== DATASET RECORDS

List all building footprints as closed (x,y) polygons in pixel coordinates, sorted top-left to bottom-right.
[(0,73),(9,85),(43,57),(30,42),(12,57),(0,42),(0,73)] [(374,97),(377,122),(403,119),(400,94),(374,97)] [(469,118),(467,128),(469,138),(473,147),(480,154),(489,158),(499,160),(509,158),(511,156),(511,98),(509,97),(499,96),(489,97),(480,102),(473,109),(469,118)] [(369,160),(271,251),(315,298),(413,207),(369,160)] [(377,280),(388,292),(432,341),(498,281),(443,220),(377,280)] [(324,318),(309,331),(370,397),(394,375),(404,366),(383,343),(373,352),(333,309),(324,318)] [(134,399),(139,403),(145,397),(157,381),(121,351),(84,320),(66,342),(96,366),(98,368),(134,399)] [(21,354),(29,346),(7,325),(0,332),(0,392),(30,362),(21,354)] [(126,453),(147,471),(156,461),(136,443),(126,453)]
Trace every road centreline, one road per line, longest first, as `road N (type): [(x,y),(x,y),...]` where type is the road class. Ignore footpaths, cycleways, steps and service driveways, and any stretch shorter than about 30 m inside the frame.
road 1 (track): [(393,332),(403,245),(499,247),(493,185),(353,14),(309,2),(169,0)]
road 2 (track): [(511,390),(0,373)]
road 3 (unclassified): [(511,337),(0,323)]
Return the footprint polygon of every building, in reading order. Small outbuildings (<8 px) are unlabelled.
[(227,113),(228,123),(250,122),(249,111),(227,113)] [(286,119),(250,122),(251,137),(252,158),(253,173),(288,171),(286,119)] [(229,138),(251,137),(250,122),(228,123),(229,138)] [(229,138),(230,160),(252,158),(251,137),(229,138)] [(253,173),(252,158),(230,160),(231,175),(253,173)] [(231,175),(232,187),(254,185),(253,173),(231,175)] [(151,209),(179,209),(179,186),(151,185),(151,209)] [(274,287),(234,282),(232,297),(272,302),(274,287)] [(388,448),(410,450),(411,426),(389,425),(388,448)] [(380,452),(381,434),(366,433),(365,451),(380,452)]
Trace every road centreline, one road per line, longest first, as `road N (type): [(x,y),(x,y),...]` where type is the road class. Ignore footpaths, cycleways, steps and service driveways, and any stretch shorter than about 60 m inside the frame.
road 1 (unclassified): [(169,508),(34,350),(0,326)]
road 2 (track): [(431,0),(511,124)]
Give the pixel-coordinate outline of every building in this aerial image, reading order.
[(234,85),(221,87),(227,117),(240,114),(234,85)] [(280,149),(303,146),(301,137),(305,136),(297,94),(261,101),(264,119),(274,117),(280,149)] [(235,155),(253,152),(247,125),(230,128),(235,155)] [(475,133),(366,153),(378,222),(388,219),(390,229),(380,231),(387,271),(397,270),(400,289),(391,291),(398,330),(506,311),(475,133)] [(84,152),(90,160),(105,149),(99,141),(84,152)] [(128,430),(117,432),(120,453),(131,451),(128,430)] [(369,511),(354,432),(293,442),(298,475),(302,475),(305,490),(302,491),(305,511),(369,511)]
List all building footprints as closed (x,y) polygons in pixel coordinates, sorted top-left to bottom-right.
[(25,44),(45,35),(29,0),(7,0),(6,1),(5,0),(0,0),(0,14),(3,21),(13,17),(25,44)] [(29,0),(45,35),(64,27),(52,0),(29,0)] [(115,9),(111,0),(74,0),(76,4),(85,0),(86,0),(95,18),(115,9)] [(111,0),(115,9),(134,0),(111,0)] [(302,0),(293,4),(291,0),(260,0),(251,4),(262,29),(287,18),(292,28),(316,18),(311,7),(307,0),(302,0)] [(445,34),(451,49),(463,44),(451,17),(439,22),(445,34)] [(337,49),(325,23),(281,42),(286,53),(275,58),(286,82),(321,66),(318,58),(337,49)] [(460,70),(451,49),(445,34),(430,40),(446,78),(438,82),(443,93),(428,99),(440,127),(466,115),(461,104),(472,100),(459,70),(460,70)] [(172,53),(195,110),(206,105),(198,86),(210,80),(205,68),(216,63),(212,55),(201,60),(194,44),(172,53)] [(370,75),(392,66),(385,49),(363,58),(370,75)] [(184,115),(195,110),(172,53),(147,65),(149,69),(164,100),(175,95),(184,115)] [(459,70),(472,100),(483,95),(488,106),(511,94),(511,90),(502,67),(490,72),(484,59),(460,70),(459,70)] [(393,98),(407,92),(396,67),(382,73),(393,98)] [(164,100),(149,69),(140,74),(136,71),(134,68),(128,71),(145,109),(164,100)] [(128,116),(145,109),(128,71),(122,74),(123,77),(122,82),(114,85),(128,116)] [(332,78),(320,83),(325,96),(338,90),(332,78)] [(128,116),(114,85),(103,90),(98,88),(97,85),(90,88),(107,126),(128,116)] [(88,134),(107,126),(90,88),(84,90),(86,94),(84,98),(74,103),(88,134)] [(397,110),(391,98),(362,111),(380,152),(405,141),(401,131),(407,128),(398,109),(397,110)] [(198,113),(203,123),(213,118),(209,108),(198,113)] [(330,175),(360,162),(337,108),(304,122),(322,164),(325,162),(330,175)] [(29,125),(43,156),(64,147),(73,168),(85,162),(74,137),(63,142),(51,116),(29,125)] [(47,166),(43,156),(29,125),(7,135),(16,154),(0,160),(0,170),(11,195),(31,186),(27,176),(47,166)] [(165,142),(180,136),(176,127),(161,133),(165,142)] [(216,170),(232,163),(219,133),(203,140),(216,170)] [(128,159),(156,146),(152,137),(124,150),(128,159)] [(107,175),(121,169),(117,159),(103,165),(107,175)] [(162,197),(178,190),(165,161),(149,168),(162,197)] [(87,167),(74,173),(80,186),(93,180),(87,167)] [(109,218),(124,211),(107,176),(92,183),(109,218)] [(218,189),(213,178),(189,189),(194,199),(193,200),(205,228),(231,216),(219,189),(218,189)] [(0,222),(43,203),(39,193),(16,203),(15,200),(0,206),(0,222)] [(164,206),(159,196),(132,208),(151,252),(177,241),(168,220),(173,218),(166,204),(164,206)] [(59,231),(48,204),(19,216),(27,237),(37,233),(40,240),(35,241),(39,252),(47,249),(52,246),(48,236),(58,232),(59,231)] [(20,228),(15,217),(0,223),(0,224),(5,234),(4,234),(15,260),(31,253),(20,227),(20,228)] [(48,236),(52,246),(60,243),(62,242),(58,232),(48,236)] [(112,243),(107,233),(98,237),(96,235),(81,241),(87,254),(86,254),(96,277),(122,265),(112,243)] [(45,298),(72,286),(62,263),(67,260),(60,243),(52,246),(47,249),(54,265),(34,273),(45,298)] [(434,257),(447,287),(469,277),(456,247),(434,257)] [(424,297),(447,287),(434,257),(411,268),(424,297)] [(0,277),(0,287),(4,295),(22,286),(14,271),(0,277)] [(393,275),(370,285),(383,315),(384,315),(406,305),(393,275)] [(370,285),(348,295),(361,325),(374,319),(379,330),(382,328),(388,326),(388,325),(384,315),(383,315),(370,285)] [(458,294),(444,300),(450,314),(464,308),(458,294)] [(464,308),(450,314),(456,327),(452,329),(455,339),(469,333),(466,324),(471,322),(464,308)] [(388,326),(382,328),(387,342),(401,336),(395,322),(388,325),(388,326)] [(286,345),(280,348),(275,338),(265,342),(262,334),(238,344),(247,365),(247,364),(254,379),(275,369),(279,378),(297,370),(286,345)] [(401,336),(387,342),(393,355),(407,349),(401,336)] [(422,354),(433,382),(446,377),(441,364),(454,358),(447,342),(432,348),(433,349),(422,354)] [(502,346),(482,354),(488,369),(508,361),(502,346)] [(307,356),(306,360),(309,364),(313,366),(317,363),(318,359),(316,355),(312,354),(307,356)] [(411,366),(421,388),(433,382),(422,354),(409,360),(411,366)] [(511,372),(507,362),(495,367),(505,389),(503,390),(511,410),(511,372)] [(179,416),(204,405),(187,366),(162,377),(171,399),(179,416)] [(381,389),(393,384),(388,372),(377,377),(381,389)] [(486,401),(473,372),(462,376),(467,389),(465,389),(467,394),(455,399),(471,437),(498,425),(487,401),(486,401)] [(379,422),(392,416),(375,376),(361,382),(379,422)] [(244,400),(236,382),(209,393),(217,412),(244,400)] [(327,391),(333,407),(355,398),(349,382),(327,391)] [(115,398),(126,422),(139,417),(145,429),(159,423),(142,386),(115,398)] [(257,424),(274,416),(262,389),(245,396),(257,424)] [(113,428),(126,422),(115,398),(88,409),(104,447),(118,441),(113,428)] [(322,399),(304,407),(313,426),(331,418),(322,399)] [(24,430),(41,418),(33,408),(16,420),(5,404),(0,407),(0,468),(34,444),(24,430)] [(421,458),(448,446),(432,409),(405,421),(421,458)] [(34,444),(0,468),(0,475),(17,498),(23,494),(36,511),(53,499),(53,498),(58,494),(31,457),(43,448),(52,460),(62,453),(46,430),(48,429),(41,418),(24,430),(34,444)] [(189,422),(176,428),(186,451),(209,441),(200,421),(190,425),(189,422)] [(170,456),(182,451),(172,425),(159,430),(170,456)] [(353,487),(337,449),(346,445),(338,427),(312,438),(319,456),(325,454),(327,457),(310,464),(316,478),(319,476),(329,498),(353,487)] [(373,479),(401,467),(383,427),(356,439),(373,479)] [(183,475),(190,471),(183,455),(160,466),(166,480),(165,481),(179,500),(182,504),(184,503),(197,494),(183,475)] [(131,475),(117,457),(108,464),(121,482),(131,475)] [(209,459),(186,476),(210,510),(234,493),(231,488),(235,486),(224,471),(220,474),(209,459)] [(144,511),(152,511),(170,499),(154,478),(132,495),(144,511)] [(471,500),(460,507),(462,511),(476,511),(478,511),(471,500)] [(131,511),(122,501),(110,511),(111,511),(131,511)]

====

GIVEN REQUEST — Reproduce the material above word for word, starting from its first line and ending with the line containing "Return the footprint", including that line.

RESULT FOR THIS EXERCISE —
List all building footprints as closed (x,y) polygons in pixel coordinates, sorted top-left to bottom-right.
[(0,73),(9,85),(43,57),(30,42),(12,57),(0,42),(0,73)] [(374,97),(377,122),(403,119),(400,94),(374,97)] [(469,118),(467,128),(469,138),(473,147),(480,154),(489,158),(499,160),(509,158),(511,156),(511,98),(509,97),(499,96),(489,97),(480,102),(473,109),(469,118)] [(369,160),(271,251),(315,298),(413,207),(369,160)] [(377,280),(388,292),(432,341),(498,281),(443,220),(377,280)] [(324,318),(309,331),(370,397),(394,375),(404,366),(383,343),(373,352),(333,309),(324,318)] [(134,399),(139,403),(145,397),(157,381),(121,351),(84,320),(66,342),(96,366),(98,368),(134,399)] [(21,354),(29,346),(7,325),(0,332),(0,392),(30,362),(21,354)] [(126,453),(147,471),(156,461),(136,443),(126,453)]
Trace every road centreline, one road per line, longest first, as `road N (type): [(x,y),(x,y),...]` where type is the road class. Ignore footpaths, cycleways, steps and service driveways, and any stretch shorter than about 30 m inside the frame.
road 1 (track): [(393,332),(403,245),(499,247),(493,185),(353,14),(309,2),(169,0)]
road 2 (track): [(511,390),(0,373)]
road 3 (unclassified): [(511,337),(0,323)]
Return the footprint polygon of every building, in reading order. Small outbuildings (<8 px) are unlabelled.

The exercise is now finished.